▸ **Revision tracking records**

§ §

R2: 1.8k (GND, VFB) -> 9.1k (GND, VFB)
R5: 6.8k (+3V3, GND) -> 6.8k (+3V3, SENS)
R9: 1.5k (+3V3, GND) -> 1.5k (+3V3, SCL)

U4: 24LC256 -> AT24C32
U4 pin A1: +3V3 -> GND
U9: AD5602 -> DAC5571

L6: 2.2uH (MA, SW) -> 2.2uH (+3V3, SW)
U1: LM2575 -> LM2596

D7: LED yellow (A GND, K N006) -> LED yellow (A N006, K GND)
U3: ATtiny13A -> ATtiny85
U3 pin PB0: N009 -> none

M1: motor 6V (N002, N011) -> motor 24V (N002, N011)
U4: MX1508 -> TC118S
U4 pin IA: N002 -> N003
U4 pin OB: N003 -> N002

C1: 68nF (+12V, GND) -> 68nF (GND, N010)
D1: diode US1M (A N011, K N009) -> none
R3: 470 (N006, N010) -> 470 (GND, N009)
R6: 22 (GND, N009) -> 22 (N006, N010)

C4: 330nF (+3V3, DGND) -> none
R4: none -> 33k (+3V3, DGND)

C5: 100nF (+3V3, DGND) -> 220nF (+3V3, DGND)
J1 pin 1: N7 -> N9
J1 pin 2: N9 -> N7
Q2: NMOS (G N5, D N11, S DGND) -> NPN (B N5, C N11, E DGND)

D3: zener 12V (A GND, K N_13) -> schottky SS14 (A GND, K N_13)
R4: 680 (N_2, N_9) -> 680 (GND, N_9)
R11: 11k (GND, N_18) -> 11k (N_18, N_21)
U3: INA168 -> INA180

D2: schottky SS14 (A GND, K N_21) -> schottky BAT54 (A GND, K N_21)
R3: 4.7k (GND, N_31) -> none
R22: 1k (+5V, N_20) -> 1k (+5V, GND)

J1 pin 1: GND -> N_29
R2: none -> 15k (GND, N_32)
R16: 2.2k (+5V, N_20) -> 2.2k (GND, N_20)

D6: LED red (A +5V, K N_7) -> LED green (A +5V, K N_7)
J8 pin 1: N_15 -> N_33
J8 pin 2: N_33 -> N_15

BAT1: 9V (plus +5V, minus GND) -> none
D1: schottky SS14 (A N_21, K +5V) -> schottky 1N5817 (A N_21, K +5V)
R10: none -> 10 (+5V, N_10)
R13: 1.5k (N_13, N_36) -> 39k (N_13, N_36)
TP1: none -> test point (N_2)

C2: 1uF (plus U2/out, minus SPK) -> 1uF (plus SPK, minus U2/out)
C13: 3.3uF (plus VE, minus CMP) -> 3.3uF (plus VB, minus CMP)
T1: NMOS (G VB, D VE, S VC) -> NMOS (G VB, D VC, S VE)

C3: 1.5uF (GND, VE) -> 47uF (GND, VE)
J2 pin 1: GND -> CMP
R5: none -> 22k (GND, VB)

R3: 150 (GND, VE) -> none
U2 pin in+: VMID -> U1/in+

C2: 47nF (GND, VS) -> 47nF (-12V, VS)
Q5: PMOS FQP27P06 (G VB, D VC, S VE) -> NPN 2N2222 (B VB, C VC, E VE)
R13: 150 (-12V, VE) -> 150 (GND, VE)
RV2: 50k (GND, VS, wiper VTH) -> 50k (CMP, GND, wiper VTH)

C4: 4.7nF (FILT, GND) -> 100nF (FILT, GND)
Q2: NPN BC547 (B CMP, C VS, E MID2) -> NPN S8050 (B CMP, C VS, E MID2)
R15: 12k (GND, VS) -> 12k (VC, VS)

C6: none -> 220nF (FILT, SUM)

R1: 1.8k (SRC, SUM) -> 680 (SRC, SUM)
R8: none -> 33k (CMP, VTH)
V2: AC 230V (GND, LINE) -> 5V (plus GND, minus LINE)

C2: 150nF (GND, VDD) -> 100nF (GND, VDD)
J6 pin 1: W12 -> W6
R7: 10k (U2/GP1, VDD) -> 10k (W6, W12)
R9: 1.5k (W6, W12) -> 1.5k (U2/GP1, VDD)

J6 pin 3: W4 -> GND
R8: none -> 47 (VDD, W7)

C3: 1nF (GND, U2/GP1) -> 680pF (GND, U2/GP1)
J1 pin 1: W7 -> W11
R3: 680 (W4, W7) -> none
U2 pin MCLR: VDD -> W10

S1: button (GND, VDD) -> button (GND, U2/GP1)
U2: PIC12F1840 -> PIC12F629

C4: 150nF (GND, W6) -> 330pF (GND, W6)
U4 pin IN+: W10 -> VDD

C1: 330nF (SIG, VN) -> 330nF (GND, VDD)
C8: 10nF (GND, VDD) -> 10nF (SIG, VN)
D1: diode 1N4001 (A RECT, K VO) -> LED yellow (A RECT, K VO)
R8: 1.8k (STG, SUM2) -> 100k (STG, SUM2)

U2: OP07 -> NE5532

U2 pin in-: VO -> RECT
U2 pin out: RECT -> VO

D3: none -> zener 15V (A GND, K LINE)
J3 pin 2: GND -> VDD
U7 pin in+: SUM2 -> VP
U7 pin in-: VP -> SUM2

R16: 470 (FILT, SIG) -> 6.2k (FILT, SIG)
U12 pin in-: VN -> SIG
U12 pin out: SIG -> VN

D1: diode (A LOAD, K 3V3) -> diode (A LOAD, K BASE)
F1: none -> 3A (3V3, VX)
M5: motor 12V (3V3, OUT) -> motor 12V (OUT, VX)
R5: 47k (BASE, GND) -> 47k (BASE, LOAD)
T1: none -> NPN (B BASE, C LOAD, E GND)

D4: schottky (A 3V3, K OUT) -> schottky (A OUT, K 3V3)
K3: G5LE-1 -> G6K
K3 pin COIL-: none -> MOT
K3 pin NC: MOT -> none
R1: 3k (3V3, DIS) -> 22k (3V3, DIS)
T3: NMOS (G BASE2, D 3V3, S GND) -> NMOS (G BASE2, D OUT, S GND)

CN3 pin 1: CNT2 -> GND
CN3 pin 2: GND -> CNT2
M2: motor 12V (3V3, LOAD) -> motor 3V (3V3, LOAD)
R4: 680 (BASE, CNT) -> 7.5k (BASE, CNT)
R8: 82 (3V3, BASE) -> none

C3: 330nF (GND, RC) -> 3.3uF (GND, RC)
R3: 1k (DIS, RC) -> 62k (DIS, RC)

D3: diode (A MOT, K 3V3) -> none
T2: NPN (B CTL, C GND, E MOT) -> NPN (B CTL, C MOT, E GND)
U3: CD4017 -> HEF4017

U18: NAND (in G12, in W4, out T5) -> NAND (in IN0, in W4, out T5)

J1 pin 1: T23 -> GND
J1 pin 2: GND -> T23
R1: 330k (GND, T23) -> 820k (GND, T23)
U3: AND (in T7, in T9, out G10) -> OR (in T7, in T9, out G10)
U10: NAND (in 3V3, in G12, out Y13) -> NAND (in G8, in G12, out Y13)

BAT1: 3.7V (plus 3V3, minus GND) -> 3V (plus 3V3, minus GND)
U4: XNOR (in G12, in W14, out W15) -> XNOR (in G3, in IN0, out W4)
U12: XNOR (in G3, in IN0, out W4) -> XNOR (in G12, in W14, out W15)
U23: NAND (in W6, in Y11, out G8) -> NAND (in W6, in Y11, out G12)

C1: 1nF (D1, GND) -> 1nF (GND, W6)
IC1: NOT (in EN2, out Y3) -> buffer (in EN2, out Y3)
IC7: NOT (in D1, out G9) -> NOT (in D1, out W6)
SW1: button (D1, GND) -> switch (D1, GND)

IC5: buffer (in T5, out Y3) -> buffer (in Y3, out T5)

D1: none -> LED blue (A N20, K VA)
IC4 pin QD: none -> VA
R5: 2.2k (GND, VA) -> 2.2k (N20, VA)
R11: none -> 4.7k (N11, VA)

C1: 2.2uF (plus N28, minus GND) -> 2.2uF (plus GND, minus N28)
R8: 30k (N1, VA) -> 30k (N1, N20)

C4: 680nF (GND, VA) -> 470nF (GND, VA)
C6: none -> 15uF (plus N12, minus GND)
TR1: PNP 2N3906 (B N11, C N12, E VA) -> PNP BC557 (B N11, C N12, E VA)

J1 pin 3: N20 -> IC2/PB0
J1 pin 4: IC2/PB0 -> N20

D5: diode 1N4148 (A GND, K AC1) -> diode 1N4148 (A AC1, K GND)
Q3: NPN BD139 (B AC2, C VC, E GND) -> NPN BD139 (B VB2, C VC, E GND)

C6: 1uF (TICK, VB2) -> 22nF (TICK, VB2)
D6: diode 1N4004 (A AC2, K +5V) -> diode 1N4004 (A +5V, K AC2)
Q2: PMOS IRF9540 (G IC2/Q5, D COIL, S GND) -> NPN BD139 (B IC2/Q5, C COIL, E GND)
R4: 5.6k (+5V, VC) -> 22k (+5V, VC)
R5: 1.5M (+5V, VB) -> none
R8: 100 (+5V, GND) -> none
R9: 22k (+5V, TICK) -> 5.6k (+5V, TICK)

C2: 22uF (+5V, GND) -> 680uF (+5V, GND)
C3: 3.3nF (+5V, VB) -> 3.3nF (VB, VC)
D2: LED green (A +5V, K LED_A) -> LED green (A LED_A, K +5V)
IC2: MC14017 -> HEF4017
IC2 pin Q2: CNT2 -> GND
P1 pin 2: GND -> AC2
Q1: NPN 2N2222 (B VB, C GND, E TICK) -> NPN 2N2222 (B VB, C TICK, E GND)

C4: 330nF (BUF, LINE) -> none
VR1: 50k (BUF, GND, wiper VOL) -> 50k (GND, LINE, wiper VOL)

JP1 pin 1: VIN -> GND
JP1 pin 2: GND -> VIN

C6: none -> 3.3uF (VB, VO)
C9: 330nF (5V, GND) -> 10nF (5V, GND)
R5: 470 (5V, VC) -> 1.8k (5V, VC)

§ §

▸ **Instructions to follow**
Starting with the first line of the entries and ending with the line that has "R22: 1k (+5V, N_20) -> 1k (+5V, GND)", copy each line exactly and add nothing.

▸ **Answer to the problem**
R2: 1.8k (GND, VFB) -> 9.1k (GND, VFB)
R5: 6.8k (+3V3, GND) -> 6.8k (+3V3, SENS)
R9: 1.5k (+3V3, GND) -> 1.5k (+3V3, SCL)

U4: 24LC256 -> AT24C32
U4 pin A1: +3V3 -> GND
U9: AD5602 -> DAC5571

L6: 2.2uH (MA, SW) -> 2.2uH (+3V3, SW)
U1: LM2575 -> LM2596

D7: LED yellow (A GND, K N006) -> LED yellow (A N006, K GND)
U3: ATtiny13A -> ATtiny85
U3 pin PB0: N009 -> none

M1: motor 6V (N002, N011) -> motor 24V (N002, N011)
U4: MX1508 -> TC118S
U4 pin IA: N002 -> N003
U4 pin OB: N003 -> N002

C1: 68nF (+12V, GND) -> 68nF (GND, N010)
D1: diode US1M (A N011, K N009) -> none
R3: 470 (N006, N010) -> 470 (GND, N009)
R6: 22 (GND, N009) -> 22 (N006, N010)

C4: 330nF (+3V3, DGND) -> none
R4: none -> 33k (+3V3, DGND)

C5: 100nF (+3V3, DGND) -> 220nF (+3V3, DGND)
J1 pin 1: N7 -> N9
J1 pin 2: N9 -> N7
Q2: NMOS (G N5, D N11, S DGND) -> NPN (B N5, C N11, E DGND)

D3: zener 12V (A GND, K N_13) -> schottky SS14 (A GND, K N_13)
R4: 680 (N_2, N_9) -> 680 (GND, N_9)
R11: 11k (GND, N_18) -> 11k (N_18, N_21)
U3: INA168 -> INA180

D2: schottky SS14 (A GND, K N_21) -> schottky BAT54 (A GND, K N_21)
R3: 4.7k (GND, N_31) -> none
R22: 1k (+5V, N_20) -> 1k (+5V, GND)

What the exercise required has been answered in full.